◆ EXERCISE DESCRIPTION: Once the line with "BT2 pin VCC: 5V -> 3V3" is found in the entries below, print it and each following line exactly, stopping after the line with "TFT3 pin CS: D9 -> D3"; print nothing else.

Collected data
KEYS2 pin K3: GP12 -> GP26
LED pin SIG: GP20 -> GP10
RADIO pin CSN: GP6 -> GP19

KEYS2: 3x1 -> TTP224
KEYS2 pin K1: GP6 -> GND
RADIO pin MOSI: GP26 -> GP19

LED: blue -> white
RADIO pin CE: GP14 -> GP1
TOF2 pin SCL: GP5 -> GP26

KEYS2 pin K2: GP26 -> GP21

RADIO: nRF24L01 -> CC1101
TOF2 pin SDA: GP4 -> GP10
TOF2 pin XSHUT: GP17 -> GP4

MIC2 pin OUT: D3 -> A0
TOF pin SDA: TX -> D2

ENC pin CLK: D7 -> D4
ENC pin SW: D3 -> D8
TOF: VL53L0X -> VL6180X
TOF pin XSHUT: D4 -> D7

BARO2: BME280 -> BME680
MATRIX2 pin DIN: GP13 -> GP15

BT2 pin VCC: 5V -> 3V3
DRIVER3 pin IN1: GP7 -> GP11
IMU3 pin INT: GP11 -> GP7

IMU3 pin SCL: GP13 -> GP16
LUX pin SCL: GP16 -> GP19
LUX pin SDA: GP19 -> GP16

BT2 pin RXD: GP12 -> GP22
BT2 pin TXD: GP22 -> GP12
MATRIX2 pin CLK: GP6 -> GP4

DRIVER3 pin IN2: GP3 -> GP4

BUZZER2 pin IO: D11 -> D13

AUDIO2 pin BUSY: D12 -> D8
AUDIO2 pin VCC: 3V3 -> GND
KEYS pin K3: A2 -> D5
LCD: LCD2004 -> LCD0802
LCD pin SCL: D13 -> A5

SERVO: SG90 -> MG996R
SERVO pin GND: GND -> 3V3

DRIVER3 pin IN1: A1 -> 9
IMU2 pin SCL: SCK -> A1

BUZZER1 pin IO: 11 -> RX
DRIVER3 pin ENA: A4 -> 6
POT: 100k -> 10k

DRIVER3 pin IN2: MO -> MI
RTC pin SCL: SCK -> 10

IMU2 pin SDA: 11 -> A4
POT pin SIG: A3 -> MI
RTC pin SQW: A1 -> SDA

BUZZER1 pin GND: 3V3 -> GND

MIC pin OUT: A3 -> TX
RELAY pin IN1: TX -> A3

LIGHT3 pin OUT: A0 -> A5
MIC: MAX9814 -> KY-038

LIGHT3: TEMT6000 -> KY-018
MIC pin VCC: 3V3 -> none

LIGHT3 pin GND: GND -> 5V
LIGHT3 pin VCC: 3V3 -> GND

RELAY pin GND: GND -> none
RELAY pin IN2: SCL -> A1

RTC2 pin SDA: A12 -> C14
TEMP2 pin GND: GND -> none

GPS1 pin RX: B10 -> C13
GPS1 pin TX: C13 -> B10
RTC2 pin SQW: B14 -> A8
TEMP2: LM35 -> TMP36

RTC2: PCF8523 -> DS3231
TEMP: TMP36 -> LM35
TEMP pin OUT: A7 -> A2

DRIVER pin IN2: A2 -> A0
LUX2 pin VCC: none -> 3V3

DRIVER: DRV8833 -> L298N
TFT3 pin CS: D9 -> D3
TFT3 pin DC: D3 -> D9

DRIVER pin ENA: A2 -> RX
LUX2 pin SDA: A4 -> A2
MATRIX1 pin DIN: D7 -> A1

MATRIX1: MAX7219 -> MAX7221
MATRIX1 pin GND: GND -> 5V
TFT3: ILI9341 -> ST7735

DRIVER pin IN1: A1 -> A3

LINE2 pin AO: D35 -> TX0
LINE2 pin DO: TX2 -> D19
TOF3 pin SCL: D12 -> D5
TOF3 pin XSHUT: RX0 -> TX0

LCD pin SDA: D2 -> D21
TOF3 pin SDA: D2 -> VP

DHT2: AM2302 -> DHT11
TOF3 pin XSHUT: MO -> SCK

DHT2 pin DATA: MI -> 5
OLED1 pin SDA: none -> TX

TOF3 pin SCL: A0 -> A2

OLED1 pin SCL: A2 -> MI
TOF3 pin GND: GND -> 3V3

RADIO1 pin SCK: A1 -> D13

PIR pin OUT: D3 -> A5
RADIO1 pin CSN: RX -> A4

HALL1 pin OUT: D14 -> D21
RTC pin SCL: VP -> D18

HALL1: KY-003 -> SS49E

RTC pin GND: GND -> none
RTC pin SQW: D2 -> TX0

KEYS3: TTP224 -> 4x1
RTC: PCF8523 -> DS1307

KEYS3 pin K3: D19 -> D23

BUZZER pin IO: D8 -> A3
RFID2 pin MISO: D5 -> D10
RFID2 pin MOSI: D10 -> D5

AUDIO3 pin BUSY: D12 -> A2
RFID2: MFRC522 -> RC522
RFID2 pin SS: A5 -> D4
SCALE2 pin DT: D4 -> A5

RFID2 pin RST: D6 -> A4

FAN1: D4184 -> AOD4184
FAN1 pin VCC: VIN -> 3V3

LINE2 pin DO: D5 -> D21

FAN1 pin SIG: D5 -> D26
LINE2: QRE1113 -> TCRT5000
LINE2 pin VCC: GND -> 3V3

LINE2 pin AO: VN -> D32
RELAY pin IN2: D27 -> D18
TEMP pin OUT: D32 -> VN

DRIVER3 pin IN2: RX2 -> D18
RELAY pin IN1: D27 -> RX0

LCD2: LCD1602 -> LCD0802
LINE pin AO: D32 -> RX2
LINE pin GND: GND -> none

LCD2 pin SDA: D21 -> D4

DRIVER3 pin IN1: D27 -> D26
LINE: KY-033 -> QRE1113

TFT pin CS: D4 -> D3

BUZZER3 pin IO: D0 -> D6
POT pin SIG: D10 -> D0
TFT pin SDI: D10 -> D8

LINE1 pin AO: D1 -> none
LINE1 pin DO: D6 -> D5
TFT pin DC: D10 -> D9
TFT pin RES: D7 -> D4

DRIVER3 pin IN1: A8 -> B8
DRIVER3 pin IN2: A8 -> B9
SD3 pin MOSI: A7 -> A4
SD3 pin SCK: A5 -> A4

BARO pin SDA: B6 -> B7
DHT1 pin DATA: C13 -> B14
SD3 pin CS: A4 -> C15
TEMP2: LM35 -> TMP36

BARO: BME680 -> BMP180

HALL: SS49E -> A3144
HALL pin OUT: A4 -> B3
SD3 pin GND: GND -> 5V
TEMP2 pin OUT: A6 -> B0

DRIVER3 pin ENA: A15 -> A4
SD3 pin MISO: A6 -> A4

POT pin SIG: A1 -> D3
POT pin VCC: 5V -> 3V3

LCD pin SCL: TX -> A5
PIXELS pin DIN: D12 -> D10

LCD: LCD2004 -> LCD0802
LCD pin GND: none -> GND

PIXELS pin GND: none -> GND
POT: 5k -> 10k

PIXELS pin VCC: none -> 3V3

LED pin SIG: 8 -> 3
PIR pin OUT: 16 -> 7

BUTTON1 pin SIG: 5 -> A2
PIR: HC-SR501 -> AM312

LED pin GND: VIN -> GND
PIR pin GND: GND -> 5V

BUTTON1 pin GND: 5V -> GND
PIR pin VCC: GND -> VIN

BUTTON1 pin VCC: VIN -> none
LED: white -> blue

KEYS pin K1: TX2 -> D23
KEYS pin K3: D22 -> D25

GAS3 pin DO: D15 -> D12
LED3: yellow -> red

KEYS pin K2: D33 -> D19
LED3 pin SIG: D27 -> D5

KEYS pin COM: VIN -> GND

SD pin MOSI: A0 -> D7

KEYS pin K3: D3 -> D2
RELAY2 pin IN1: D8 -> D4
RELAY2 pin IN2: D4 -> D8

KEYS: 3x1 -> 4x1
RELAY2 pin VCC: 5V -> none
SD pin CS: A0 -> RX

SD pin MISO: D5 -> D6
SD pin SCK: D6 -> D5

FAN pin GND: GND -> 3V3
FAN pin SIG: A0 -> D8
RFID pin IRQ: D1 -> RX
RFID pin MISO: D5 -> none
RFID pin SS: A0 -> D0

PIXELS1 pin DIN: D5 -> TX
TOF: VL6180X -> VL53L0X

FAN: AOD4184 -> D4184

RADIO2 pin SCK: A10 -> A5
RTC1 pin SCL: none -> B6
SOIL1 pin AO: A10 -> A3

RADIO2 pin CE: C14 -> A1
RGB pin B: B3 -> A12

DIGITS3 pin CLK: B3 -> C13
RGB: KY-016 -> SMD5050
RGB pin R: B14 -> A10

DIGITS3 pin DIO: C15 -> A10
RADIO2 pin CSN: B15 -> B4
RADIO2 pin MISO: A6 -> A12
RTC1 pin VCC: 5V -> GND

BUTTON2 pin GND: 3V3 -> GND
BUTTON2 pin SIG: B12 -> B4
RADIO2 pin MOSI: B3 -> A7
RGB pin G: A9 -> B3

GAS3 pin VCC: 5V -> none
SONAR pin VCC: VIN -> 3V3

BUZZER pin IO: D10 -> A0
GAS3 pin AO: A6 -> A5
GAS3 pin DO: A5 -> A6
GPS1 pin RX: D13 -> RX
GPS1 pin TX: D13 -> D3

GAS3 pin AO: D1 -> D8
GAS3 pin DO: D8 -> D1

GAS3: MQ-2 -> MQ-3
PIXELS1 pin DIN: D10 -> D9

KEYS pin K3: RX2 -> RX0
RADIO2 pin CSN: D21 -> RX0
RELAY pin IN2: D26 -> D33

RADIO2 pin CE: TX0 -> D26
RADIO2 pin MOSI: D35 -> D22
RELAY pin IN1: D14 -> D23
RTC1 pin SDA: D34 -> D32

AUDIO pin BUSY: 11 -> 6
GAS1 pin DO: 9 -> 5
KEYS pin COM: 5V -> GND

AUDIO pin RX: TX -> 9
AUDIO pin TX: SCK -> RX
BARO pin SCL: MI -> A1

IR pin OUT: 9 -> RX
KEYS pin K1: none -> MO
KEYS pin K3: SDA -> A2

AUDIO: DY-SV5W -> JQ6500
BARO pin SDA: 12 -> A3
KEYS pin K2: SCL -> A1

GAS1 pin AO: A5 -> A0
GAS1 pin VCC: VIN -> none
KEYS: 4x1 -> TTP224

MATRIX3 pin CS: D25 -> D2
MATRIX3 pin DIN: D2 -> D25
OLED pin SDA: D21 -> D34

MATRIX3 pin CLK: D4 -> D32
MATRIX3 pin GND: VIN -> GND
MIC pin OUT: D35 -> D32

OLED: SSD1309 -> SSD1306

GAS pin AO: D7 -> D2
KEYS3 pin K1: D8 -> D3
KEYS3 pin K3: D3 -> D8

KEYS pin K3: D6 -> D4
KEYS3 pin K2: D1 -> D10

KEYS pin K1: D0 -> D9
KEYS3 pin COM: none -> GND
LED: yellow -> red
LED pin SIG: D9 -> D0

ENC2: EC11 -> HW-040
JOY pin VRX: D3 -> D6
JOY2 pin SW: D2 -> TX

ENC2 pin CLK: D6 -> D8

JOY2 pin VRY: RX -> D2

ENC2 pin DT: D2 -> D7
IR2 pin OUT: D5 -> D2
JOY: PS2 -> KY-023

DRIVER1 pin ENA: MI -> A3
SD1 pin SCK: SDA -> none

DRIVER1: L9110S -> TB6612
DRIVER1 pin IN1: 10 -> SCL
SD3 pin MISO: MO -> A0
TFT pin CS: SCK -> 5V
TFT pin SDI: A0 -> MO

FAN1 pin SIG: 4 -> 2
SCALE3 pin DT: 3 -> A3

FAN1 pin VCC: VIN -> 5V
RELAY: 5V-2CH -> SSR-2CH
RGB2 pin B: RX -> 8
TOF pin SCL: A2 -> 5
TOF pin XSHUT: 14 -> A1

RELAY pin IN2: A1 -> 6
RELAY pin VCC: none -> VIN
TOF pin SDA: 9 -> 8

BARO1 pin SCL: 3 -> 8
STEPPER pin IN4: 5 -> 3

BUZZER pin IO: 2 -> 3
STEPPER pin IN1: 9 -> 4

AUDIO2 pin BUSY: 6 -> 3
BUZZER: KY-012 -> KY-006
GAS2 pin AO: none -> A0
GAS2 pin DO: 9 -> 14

◆ ANSWER SECTION:
BT2 pin VCC: 5V -> 3V3
DRIVER3 pin IN1: GP7 -> GP11
IMU3 pin INT: GP11 -> GP7

IMU3 pin SCL: GP13 -> GP16
LUX pin SCL: GP16 -> GP19
LUX pin SDA: GP19 -> GP16

BT2 pin RXD: GP12 -> GP22
BT2 pin TXD: GP22 -> GP12
MATRIX2 pin CLK: GP6 -> GP4

DRIVER3 pin IN2: GP3 -> GP4

BUZZER2 pin IO: D11 -> D13

AUDIO2 pin BUSY: D12 -> D8
AUDIO2 pin VCC: 3V3 -> GND
KEYS pin K3: A2 -> D5
LCD: LCD2004 -> LCD0802
LCD pin SCL: D13 -> A5

SERVO: SG90 -> MG996R
SERVO pin GND: GND -> 3V3

DRIVER3 pin IN1: A1 -> 9
IMU2 pin SCL: SCK -> A1

BUZZER1 pin IO: 11 -> RX
DRIVER3 pin ENA: A4 -> 6
POT: 100k -> 10k

DRIVER3 pin IN2: MO -> MI
RTC pin SCL: SCK -> 10

IMU2 pin SDA: 11 -> A4
POT pin SIG: A3 -> MI
RTC pin SQW: A1 -> SDA

BUZZER1 pin GND: 3V3 -> GND

MIC pin OUT: A3 -> TX
RELAY pin IN1: TX -> A3

LIGHT3 pin OUT: A0 -> A5
MIC: MAX9814 -> KY-038

LIGHT3: TEMT6000 -> KY-018
MIC pin VCC: 3V3 -> none

LIGHT3 pin GND: GND -> 5V
LIGHT3 pin VCC: 3V3 -> GND

RELAY pin GND: GND -> none
RELAY pin IN2: SCL -> A1

RTC2 pin SDA: A12 -> C14
TEMP2 pin GND: GND -> none

GPS1 pin RX: B10 -> C13
GPS1 pin TX: C13 -> B10
RTC2 pin SQW: B14 -> A8
TEMP2: LM35 -> TMP36

RTC2: PCF8523 -> DS3231
TEMP: TMP36 -> LM35
TEMP pin OUT: A7 -> A2

DRIVER pin IN2: A2 -> A0
LUX2 pin VCC: none -> 3V3

DRIVER: DRV8833 -> L298N
TFT3 pin CS: D9 -> D3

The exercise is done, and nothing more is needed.